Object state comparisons
☆ ☆ ☆
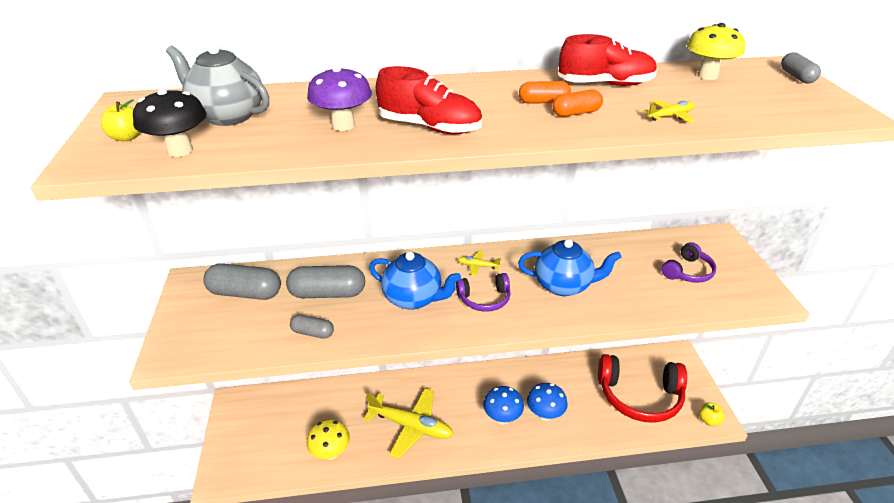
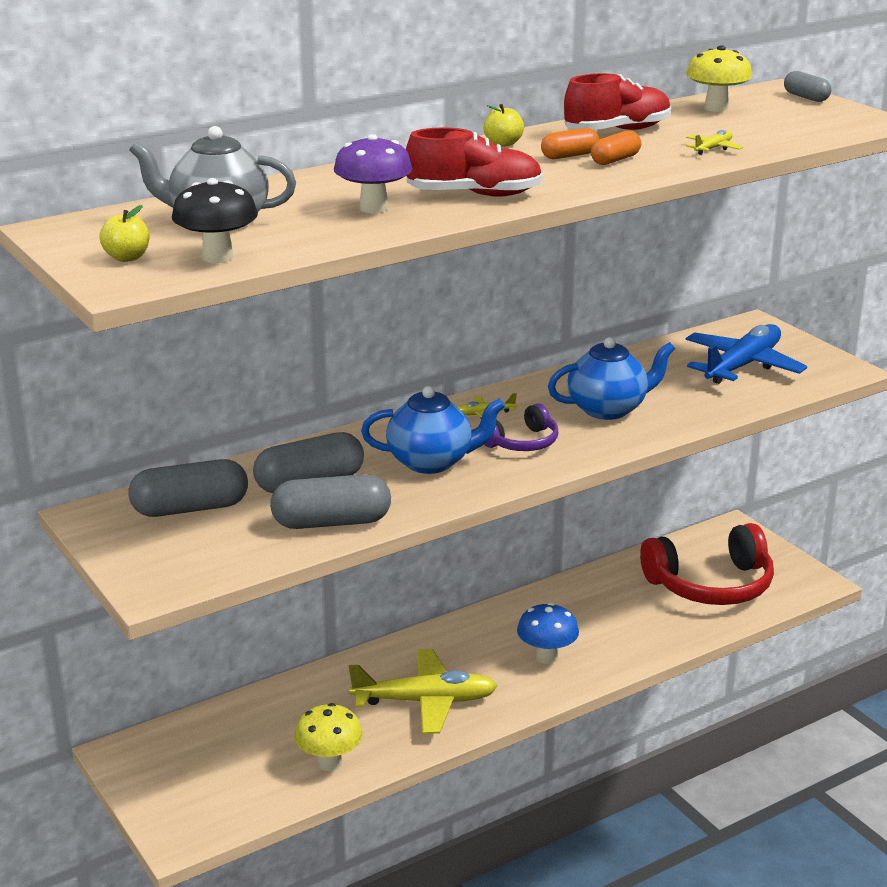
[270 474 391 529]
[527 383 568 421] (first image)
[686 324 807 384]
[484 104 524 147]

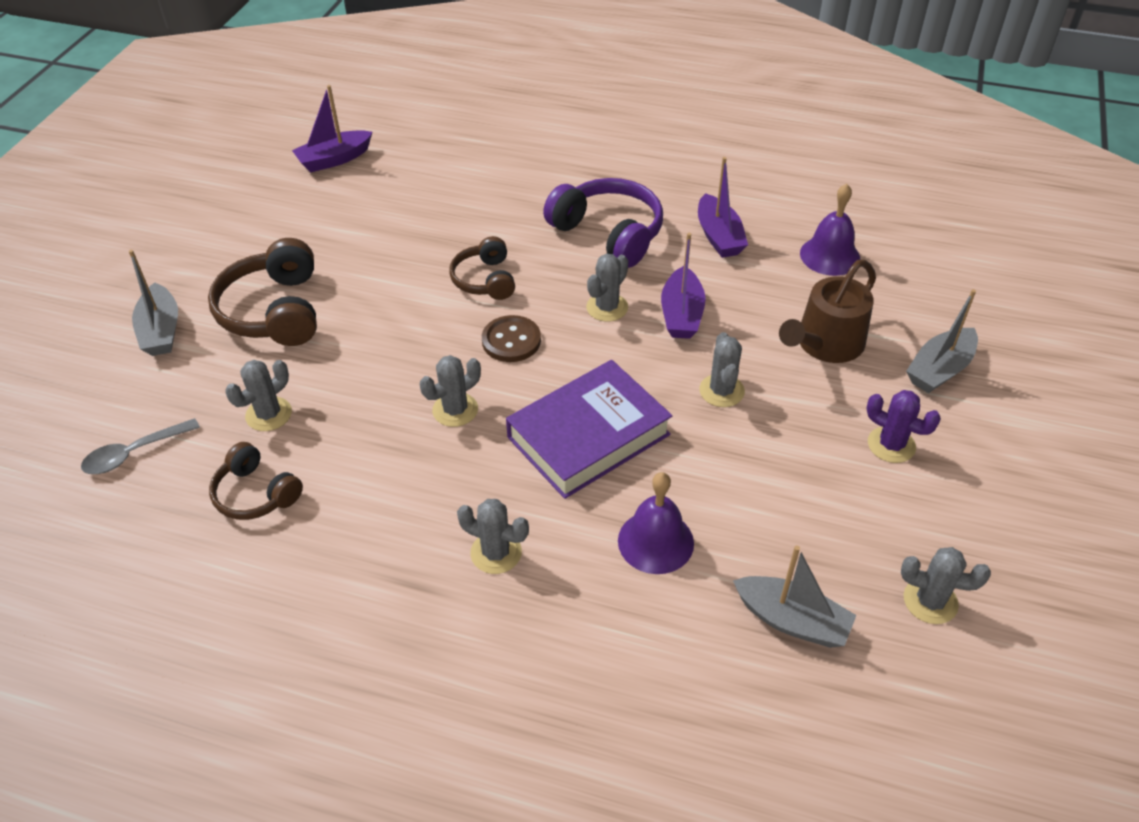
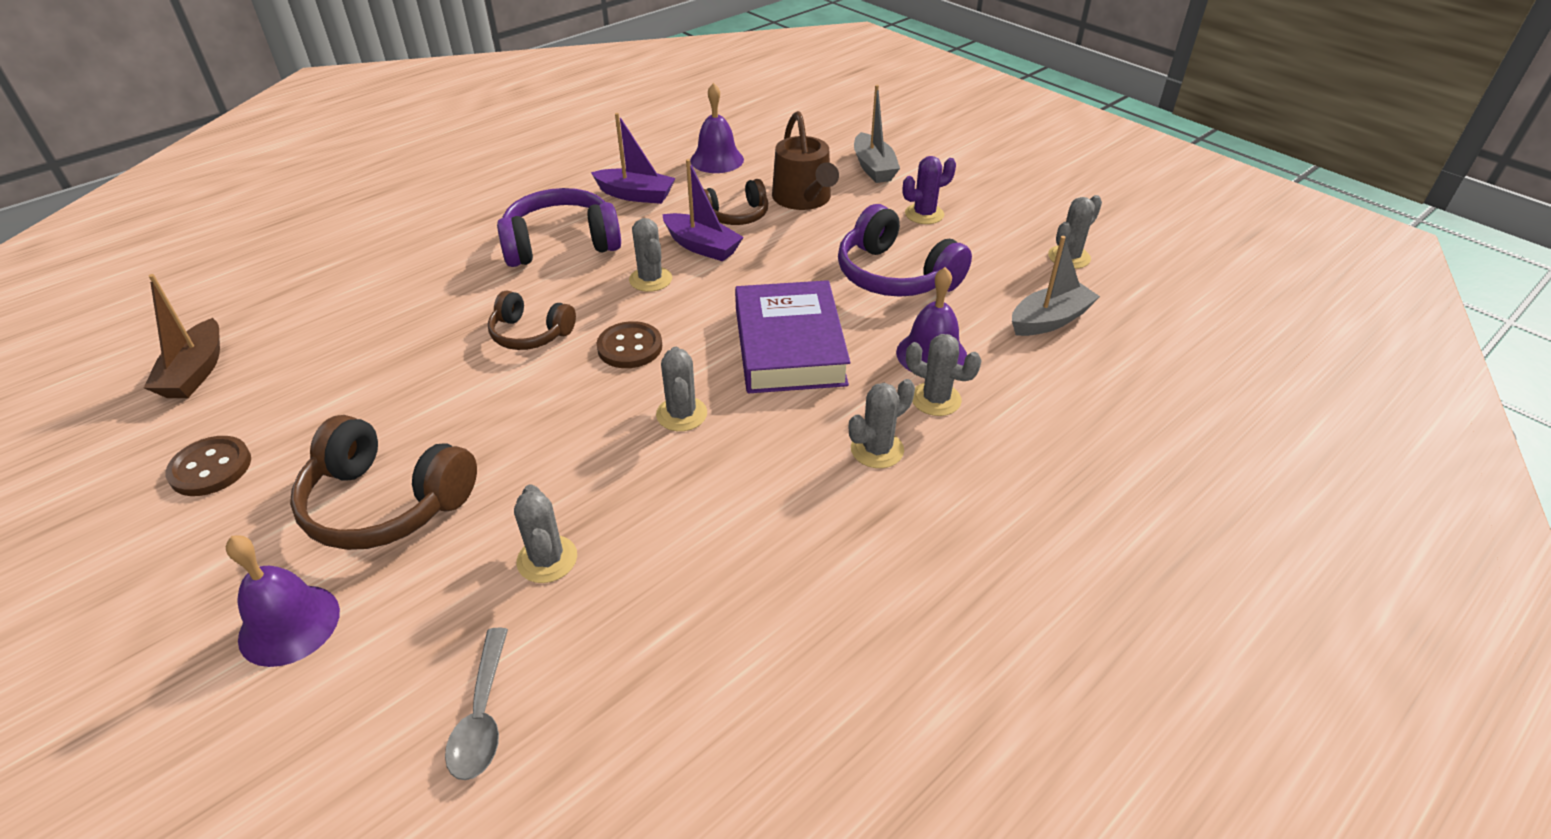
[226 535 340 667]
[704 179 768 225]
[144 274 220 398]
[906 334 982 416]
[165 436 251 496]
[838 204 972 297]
☆ ☆ ☆
DIRECTIONS
Would you reproduce the lines from the one with "[527 383 568 421] (first image)" through the final line of the data above, exactly and only those, without any pictures?

TASK OUTPUT
[527 383 568 421] (first image)
[686 324 807 384]
[484 104 524 147]

[226 535 340 667]
[704 179 768 225]
[144 274 220 398]
[906 334 982 416]
[165 436 251 496]
[838 204 972 297]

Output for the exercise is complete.